Information START

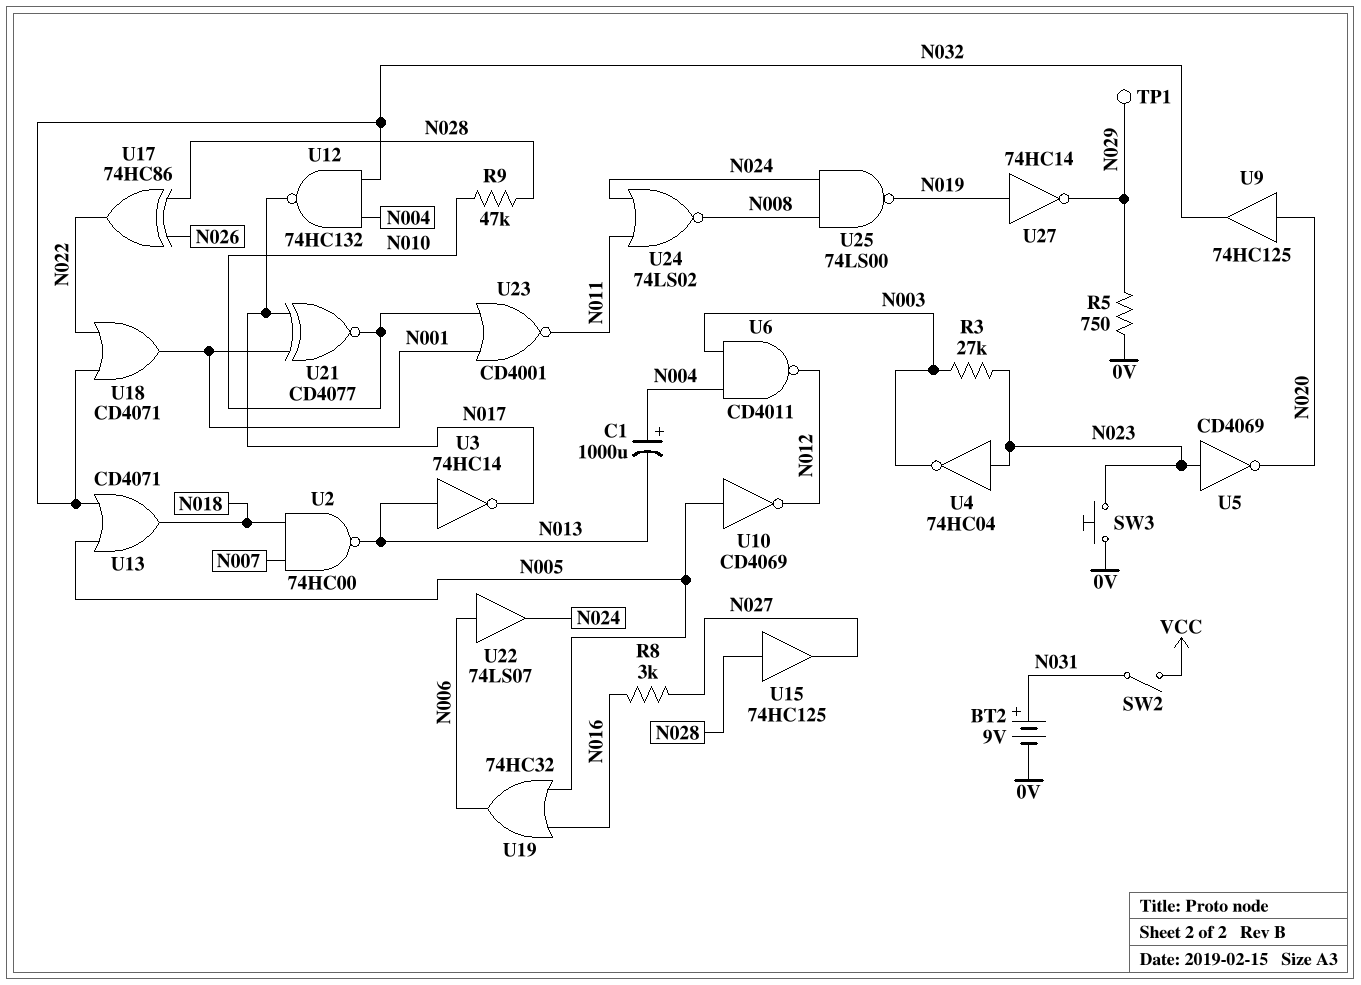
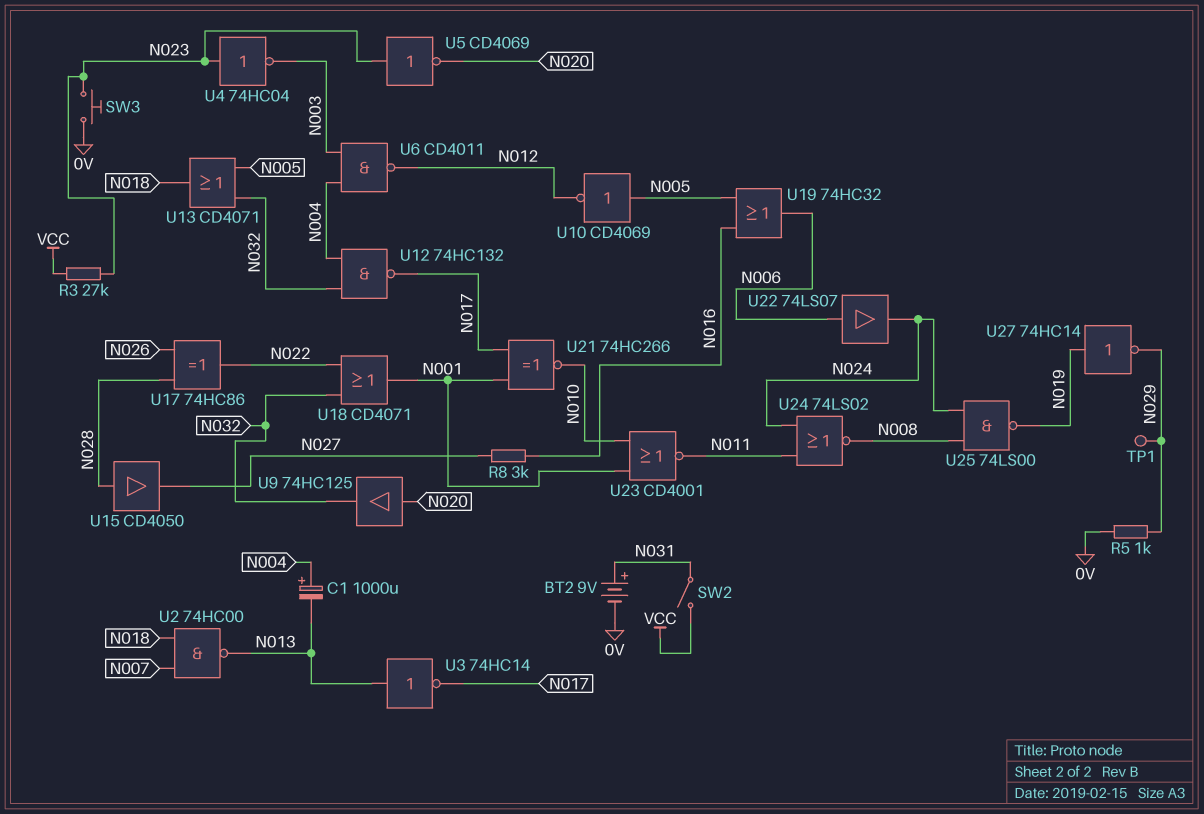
R3: 27k (N003, N023) -> 27k (N023, VCC)
R5: 750 (0V, N029) -> 1k (0V, N029)
R9: 47k (N010, N028) -> none
U15: buffer 74HC125 (in N028, out N027) -> buffer CD4050 (in N028, out N027)
U21: XNOR CD4077 (in N001, in N017, out N010) -> XNOR 74HC266 (in N001, in N017, out N010)

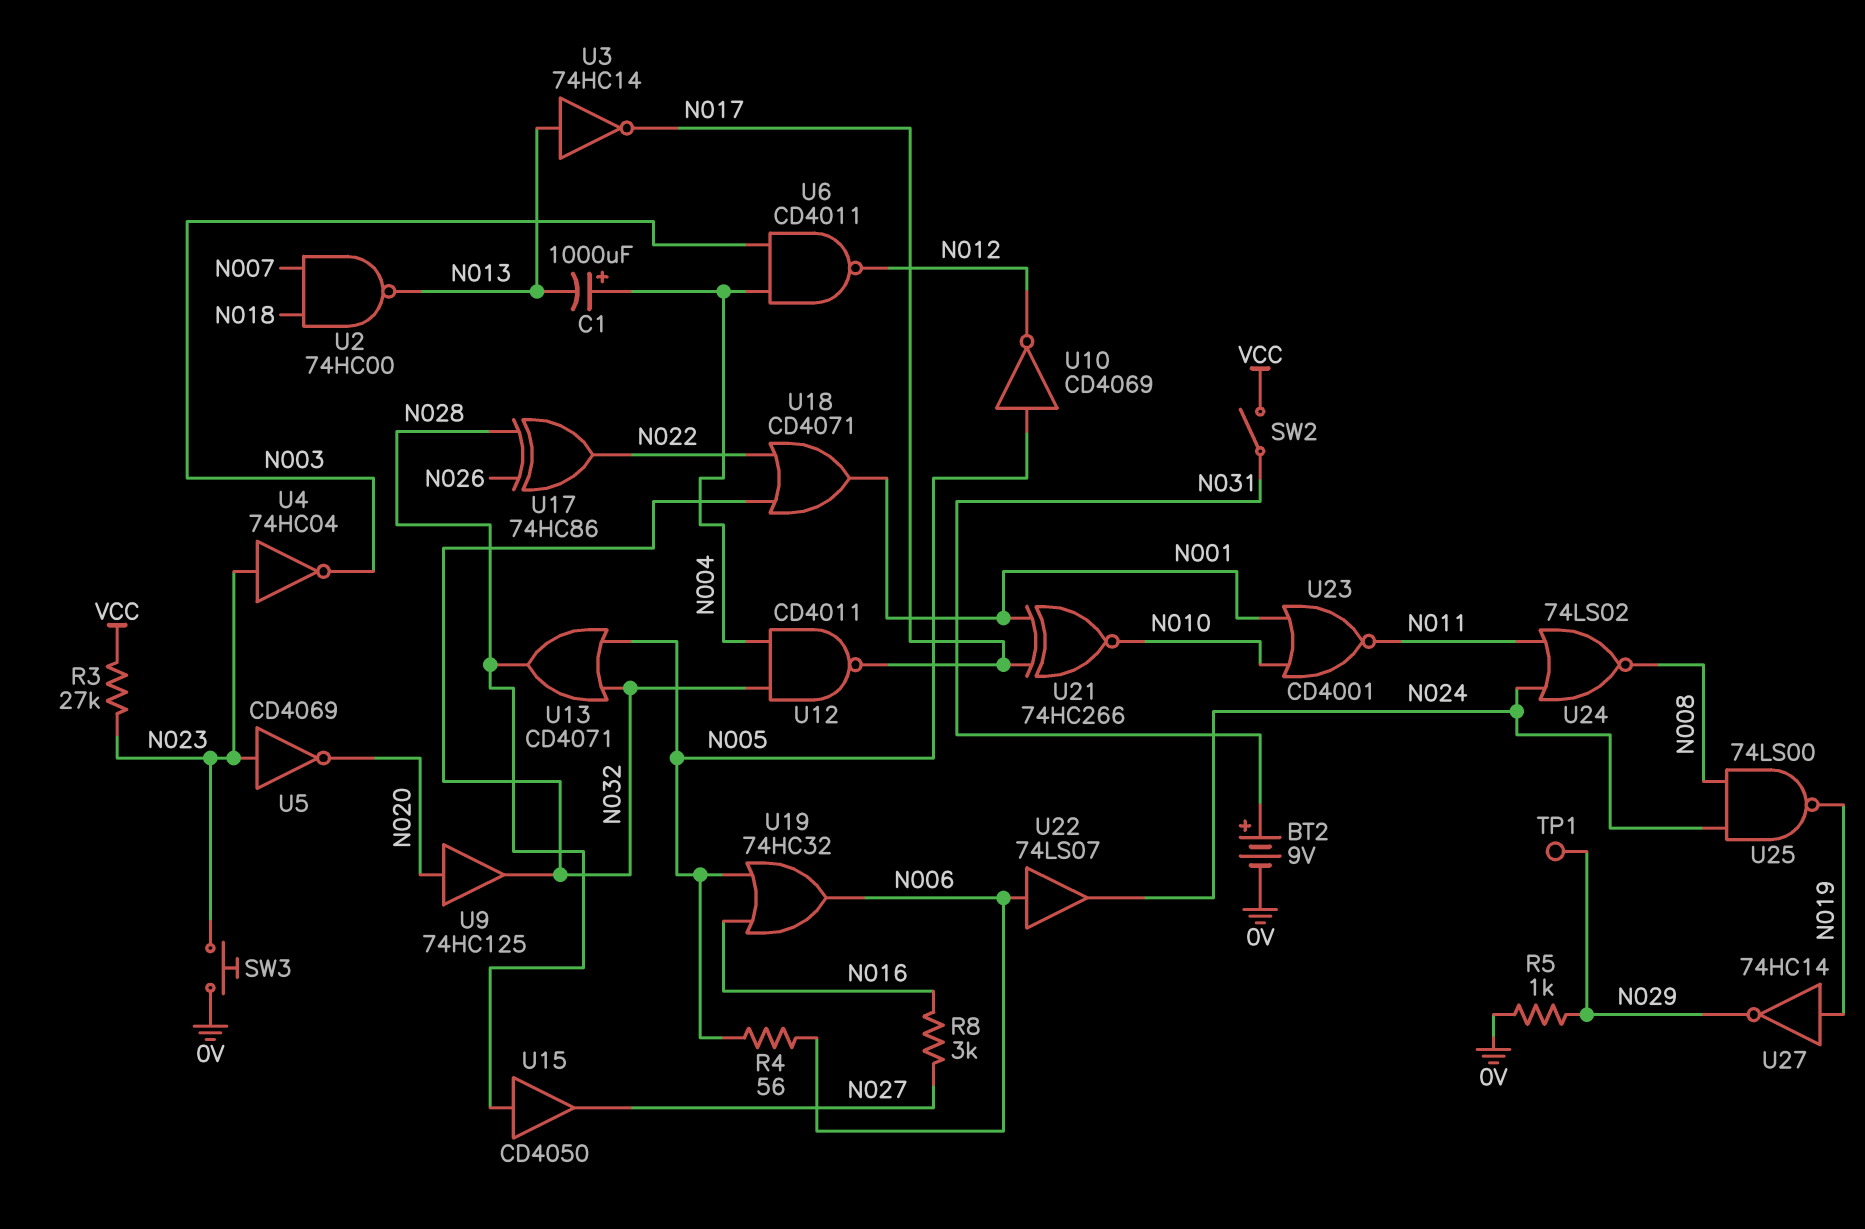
R4: none -> 56 (N005, N006)
U12: NAND 74HC132 (in N004, in N032, out N017) -> NAND CD4011 (in N004, in N032, out N017)
U13: OR CD4071 (in N005, in N032, out N018) -> OR CD4071 (in N005, in N032, out N028)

Information END

Give every line of the material that includes the string "none".

R9: 47k (N010, N028) -> none
R4: none -> 56 (N005, N006)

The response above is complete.